- TRY IT -
When you copy the data, keep every line exactly as written and skip the pictures.

- SUPPLIED INFORMATION -
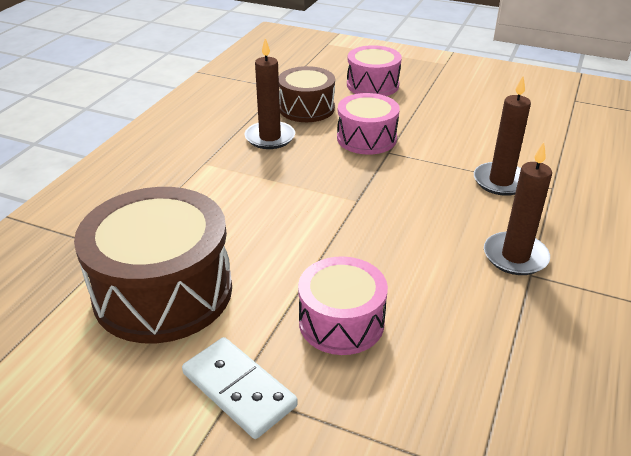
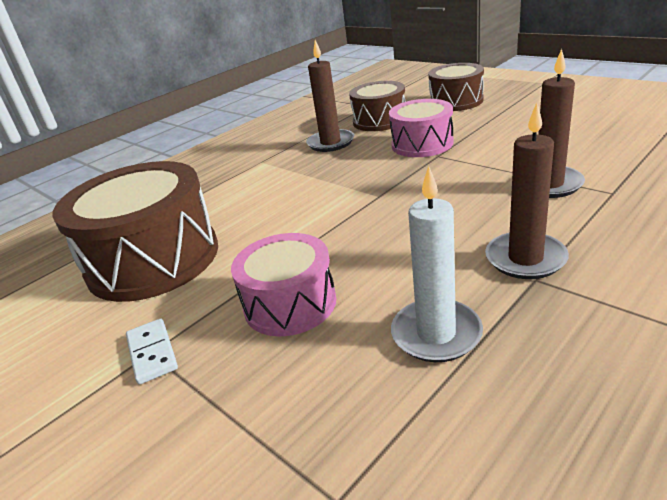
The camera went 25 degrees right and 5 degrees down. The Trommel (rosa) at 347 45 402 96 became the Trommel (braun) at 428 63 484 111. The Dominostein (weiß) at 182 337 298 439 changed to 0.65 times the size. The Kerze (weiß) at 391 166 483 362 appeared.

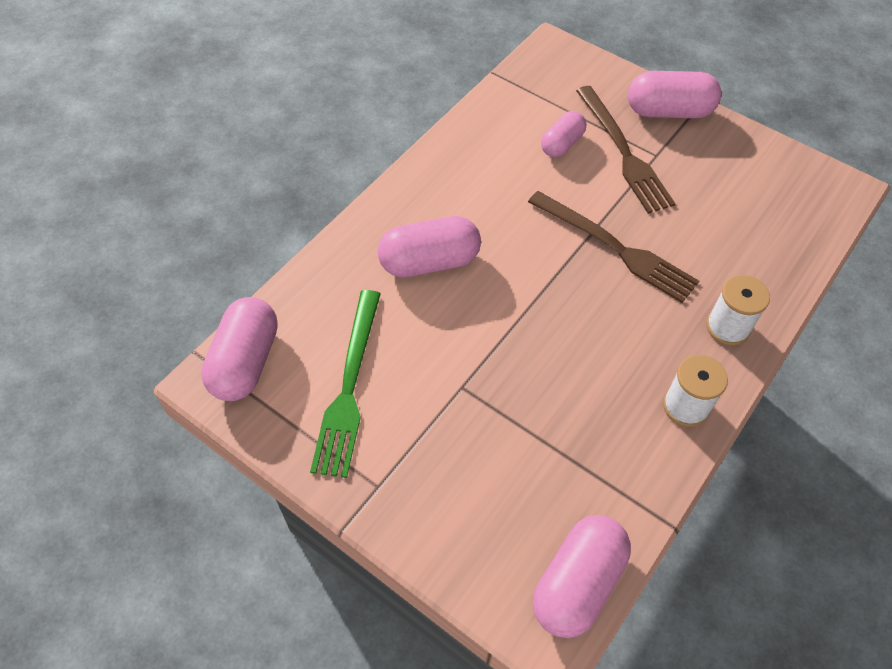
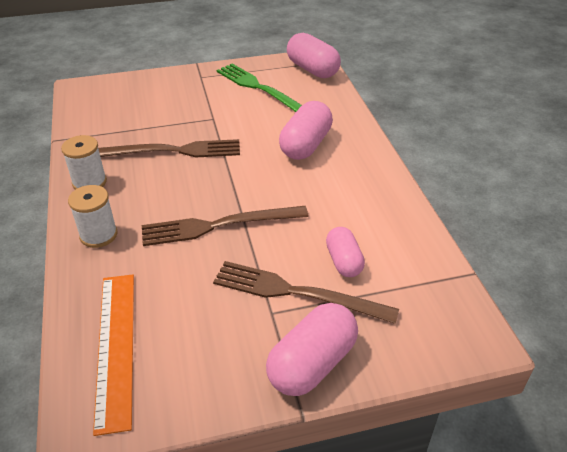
The camera went 130 degrees right and 15 degrees down. The Kapsel (rosa) at 533 515 631 638 disappeared. The Gabel (braun) at 98 139 240 158 appeared. The Lineal (orange) at 93 275 134 436 appeared.

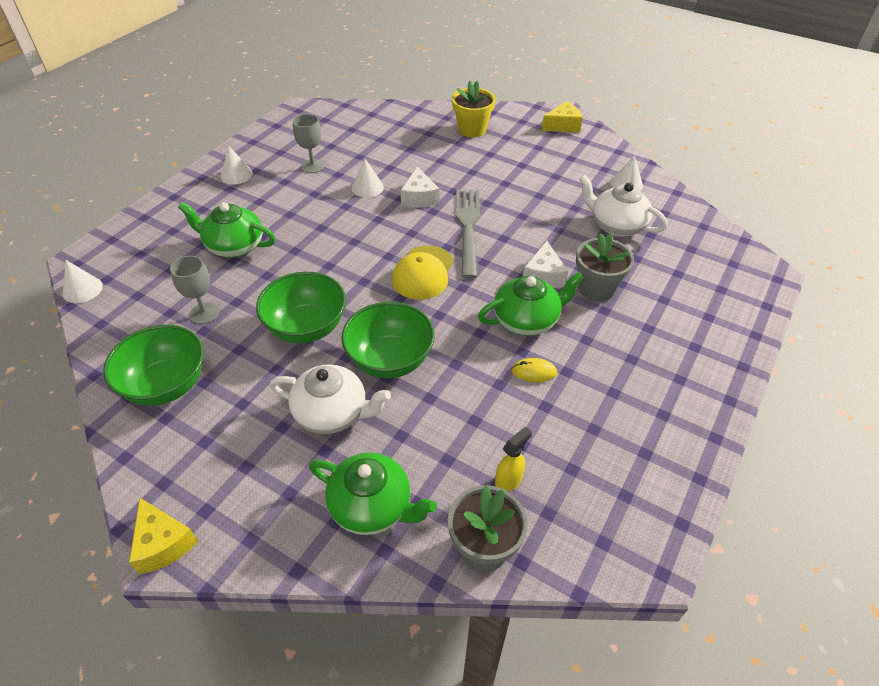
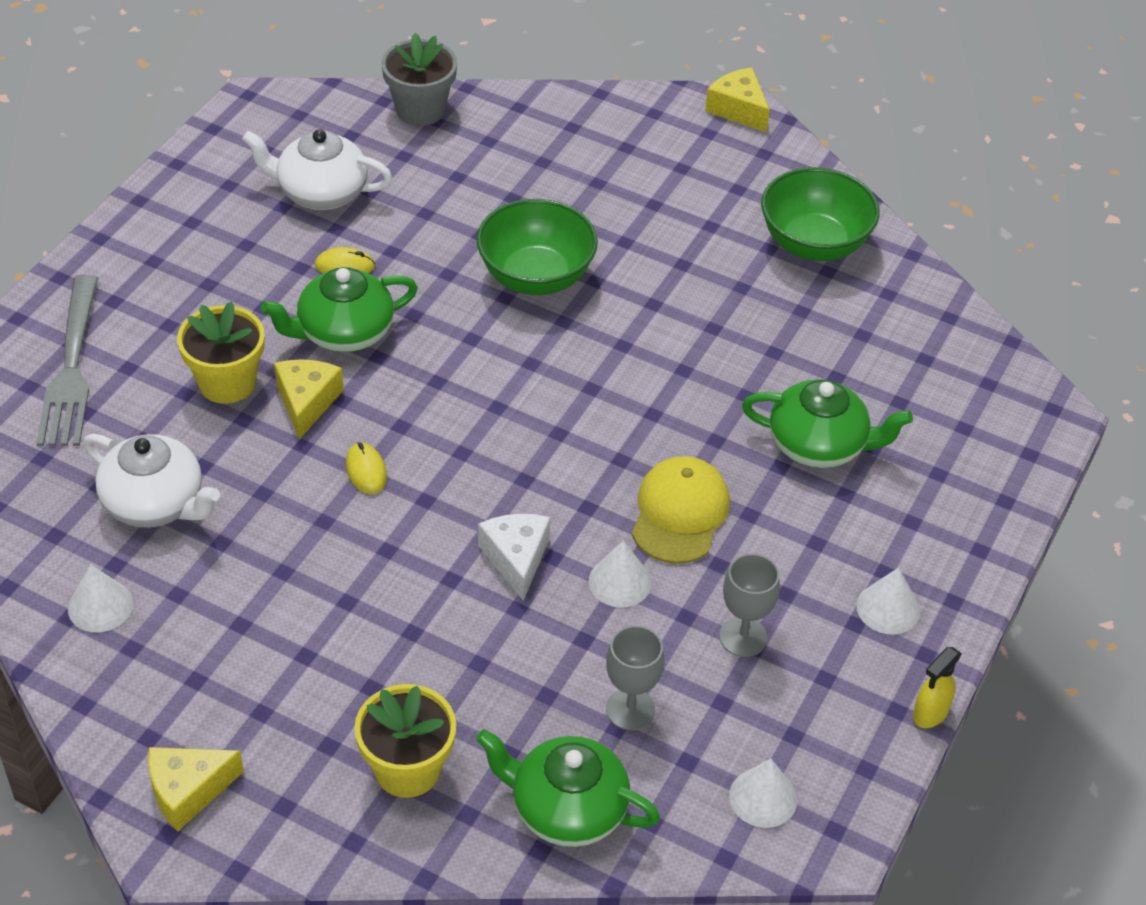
The camera went 175 degrees right and 0 degrees up. The Gabel (grau) moved from 456 189 480 278 to 36 275 98 446. The Blumentopf (grau) at 576 233 634 302 became the Blumentopf (gelb) at 177 302 265 404. The Käse (weiß) at 523 241 568 288 became the Käse (gelb) at 274 359 343 439. The Kappe (gelb) moved from 392 245 454 300 to 632 456 730 564. The Kelch (grau) moved from 170 256 220 324 to 606 625 664 730. The Kegel (weiß) moved from 63 260 103 303 to 729 759 797 828. The Schüssel (grün) at 256 272 346 343 disappeared. The Teekanne (weiß) moved from 270 364 391 434 to 242 129 393 210. The Sprühflasche (gelb) moved from 495 426 532 492 to 913 647 962 728. The Teekanne (grün) moved from 309 453 437 535 to 476 729 660 847. The Computermaus (gelb) at 346 442 387 494 appeared.

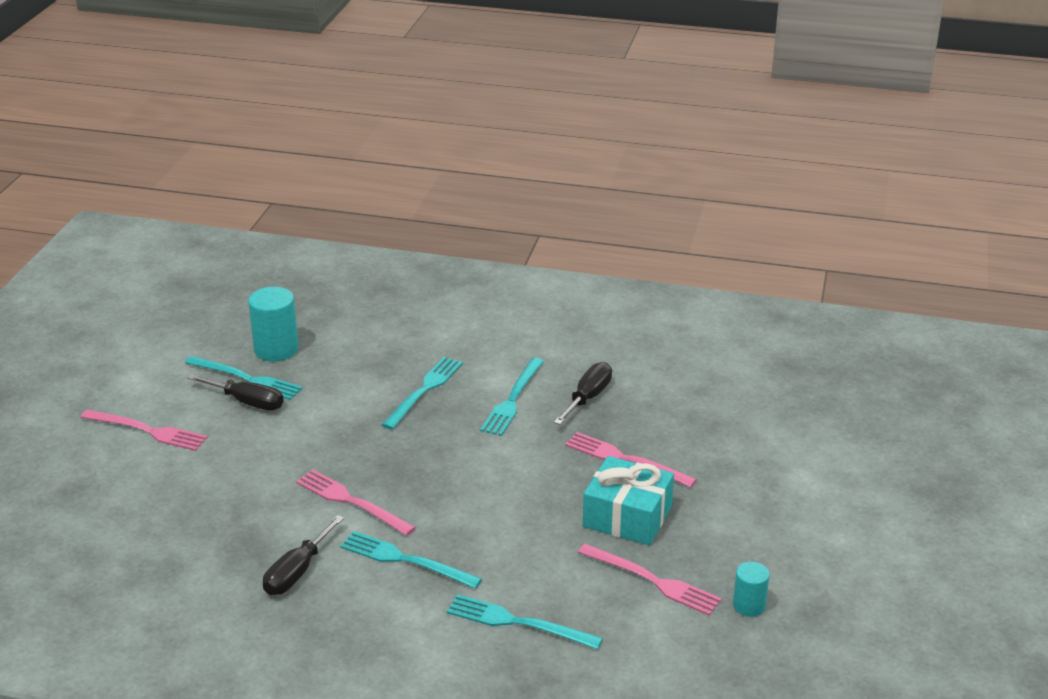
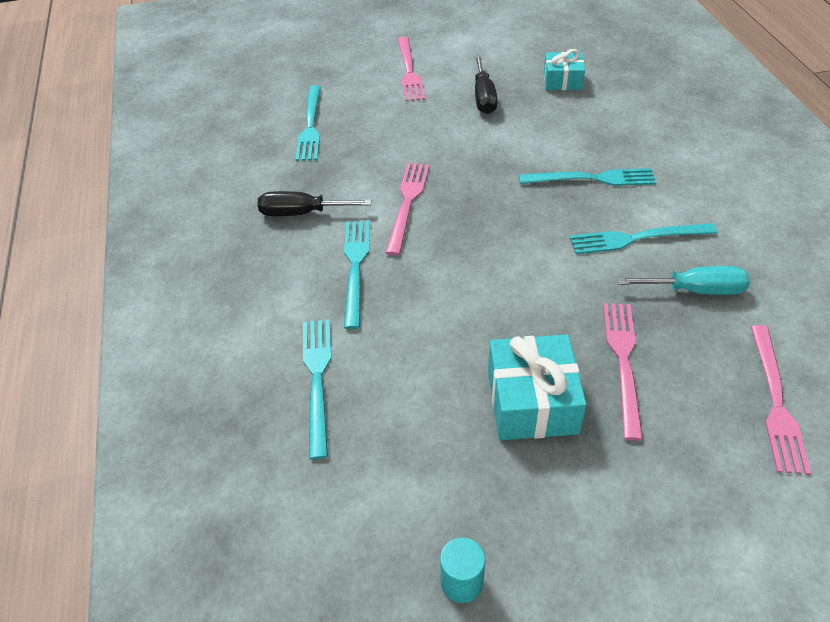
The camera went 65 degrees right and 15 degrees up. The Vollzylinder (türkis) at 248 287 299 361 was replaced by the Geschenk (türkis) at 544 49 585 90. The Gabel (türkis) moved from 185 356 303 400 to 296 86 321 161. The Schraubenzieher (schwarz) at 554 362 612 425 became the Schraubenzieher (türkis) at 617 266 750 295. The Gabel (rosa) moved from 578 543 722 616 to 751 325 811 475.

- ANSWER TO THIS PROBLEM -
The camera went 25 degrees right and 5 degrees down. The Trommel (rosa) at 347 45 402 96 became the Trommel (braun) at 428 63 484 111. The Dominostein (weiß) at 182 337 298 439 changed to 0.65 times the size. The Kerze (weiß) at 391 166 483 362 appeared.

The camera went 130 degrees right and 15 degrees down. The Kapsel (rosa) at 533 515 631 638 disappeared. The Gabel (braun) at 98 139 240 158 appeared. The Lineal (orange) at 93 275 134 436 appeared.

The camera went 175 degrees right and 0 degrees up. The Gabel (grau) moved from 456 189 480 278 to 36 275 98 446. The Blumentopf (grau) at 576 233 634 302 became the Blumentopf (gelb) at 177 302 265 404. The Käse (weiß) at 523 241 568 288 became the Käse (gelb) at 274 359 343 439. The Kappe (gelb) moved from 392 245 454 300 to 632 456 730 564. The Kelch (grau) moved from 170 256 220 324 to 606 625 664 730. The Kegel (weiß) moved from 63 260 103 303 to 729 759 797 828. The Schüssel (grün) at 256 272 346 343 disappeared. The Teekanne (weiß) moved from 270 364 391 434 to 242 129 393 210. The Sprühflasche (gelb) moved from 495 426 532 492 to 913 647 962 728. The Teekanne (grün) moved from 309 453 437 535 to 476 729 660 847. The Computermaus (gelb) at 346 442 387 494 appeared.

The camera went 65 degrees right and 15 degrees up. The Vollzylinder (türkis) at 248 287 299 361 was replaced by the Geschenk (türkis) at 544 49 585 90. The Gabel (türkis) moved from 185 356 303 400 to 296 86 321 161. The Schraubenzieher (schwarz) at 554 362 612 425 became the Schraubenzieher (türkis) at 617 266 750 295. The Gabel (rosa) moved from 578 543 722 616 to 751 325 811 475.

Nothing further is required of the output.